## What is needed
Convert the listing from its beginning up to and including the line with "road 2 (track): [(176,511),(0,383)]" into a two-column CSV with the headers text and answer. Give one row for each text paired with its answer, put each value in a single quoted field with line breaks replaced by spaces, and leave out the pictures.

## Data to use
◇ ◇ ◇ ◇
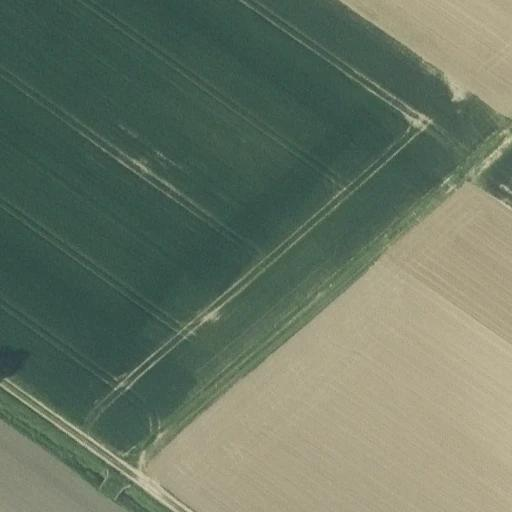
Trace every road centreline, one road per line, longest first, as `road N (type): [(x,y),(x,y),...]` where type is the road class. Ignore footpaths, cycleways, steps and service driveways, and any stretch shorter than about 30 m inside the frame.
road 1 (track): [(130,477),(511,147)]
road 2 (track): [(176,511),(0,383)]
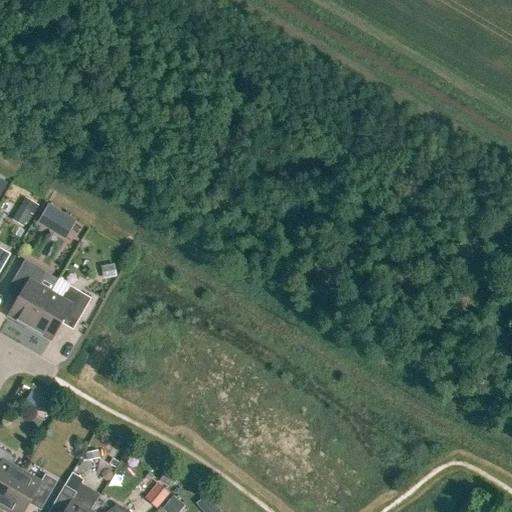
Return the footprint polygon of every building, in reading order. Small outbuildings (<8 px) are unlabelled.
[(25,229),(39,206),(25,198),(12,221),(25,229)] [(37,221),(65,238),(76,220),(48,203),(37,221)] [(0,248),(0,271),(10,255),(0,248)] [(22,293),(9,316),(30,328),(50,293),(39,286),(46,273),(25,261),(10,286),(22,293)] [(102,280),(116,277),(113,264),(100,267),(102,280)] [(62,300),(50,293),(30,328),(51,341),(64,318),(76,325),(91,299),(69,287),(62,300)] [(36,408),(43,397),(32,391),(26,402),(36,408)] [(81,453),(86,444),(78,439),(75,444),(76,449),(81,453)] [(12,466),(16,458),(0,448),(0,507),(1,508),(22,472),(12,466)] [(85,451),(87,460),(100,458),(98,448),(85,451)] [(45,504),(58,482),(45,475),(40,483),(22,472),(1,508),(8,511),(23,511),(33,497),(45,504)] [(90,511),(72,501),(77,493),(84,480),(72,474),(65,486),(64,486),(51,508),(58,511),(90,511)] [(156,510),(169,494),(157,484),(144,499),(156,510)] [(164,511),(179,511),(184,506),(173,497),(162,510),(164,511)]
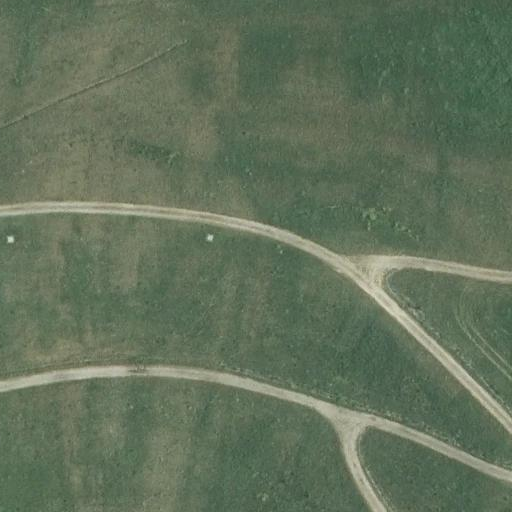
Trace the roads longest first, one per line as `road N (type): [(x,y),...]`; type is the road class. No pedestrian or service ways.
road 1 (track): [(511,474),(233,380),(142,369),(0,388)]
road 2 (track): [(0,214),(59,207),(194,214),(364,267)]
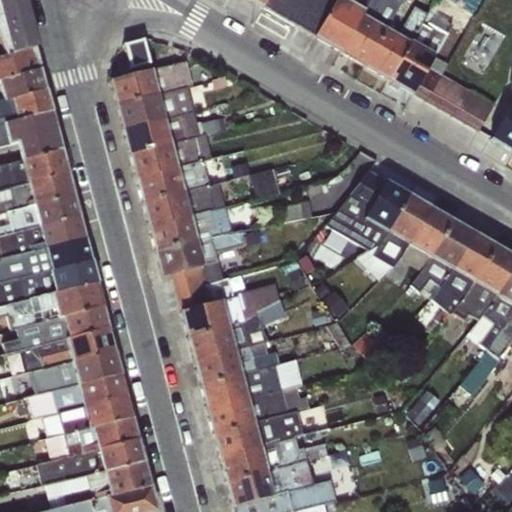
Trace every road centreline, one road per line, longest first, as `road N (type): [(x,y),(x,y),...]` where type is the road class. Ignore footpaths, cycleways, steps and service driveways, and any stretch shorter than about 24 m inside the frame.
◇ ◇ ◇ ◇
## Reply to the task
text,answer
"Trace every road centreline, one road per line, longest first, as `road N (type): [(x,y),(x,y),...]` where type is the road class. Ignore footpaths, cycleways, steps and service driveways, and any stretch shorter than about 30 m inside the frame.","road 1 (track): [(130,477),(511,147)] road 2 (track): [(176,511),(0,383)]"